What the task asks:
Each line at or after the one containing "IC1 pin in+: N19 -> N17" should be transcribed exactly, up to and including the final line of the data.

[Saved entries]

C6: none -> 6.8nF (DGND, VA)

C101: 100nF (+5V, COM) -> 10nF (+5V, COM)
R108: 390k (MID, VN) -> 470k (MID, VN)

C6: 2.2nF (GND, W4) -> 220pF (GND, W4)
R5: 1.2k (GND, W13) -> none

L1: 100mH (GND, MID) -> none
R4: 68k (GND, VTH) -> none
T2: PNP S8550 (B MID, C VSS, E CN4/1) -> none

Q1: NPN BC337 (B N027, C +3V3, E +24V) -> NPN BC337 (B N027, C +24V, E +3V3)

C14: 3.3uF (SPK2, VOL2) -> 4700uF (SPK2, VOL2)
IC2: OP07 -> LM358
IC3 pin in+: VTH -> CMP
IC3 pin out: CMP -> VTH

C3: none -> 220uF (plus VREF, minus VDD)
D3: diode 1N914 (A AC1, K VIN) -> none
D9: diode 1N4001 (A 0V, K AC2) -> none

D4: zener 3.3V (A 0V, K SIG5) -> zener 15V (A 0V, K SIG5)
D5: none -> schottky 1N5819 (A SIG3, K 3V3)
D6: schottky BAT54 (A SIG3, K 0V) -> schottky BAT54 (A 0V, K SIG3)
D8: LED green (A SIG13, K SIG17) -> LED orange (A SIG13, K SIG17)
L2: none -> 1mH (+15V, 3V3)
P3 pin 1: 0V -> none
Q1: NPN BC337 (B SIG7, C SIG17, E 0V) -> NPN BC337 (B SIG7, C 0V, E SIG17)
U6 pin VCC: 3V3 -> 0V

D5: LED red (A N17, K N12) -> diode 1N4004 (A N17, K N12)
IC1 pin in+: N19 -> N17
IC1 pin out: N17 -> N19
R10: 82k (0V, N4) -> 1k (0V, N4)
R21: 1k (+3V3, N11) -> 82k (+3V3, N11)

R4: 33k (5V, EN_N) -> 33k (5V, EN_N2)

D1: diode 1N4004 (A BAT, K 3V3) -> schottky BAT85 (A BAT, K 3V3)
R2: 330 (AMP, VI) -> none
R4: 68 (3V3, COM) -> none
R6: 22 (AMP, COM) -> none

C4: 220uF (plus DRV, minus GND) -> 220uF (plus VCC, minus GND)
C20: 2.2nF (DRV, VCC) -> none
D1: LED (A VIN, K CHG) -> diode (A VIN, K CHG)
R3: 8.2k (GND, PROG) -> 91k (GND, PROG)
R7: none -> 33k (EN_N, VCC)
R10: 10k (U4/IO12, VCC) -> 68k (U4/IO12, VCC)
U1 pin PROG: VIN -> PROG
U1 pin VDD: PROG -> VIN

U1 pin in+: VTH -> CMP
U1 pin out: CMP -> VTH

Answer for this exercise:
IC1 pin in+: N19 -> N17
IC1 pin out: N17 -> N19
R10: 82k (0V, N4) -> 1k (0V, N4)
R21: 1k (+3V3, N11) -> 82k (+3V3, N11)

R4: 33k (5V, EN_N) -> 33k (5V, EN_N2)

D1: diode 1N4004 (A BAT, K 3V3) -> schottky BAT85 (A BAT, K 3V3)
R2: 330 (AMP, VI) -> none
R4: 68 (3V3, COM) -> none
R6: 22 (AMP, COM) -> none

C4: 220uF (plus DRV, minus GND) -> 220uF (plus VCC, minus GND)
C20: 2.2nF (DRV, VCC) -> none
D1: LED (A VIN, K CHG) -> diode (A VIN, K CHG)
R3: 8.2k (GND, PROG) -> 91k (GND, PROG)
R7: none -> 33k (EN_N, VCC)
R10: 10k (U4/IO12, VCC) -> 68k (U4/IO12, VCC)
U1 pin PROG: VIN -> PROG
U1 pin VDD: PROG -> VIN

U1 pin in+: VTH -> CMP
U1 pin out: CMP -> VTH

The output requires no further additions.